- Provided data:

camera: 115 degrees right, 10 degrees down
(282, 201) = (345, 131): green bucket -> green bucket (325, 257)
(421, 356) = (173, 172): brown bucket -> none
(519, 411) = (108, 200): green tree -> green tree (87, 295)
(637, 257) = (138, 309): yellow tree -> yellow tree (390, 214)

- Exercise:
Only the lines from the one with "(282, 201) = (345, 131): green" through the end of the material are wanted; copy them exactly, both ends included.

- Task output:
(282, 201) = (345, 131): green bucket -> green bucket (325, 257)
(421, 356) = (173, 172): brown bucket -> none
(519, 411) = (108, 200): green tree -> green tree (87, 295)
(637, 257) = (138, 309): yellow tree -> yellow tree (390, 214)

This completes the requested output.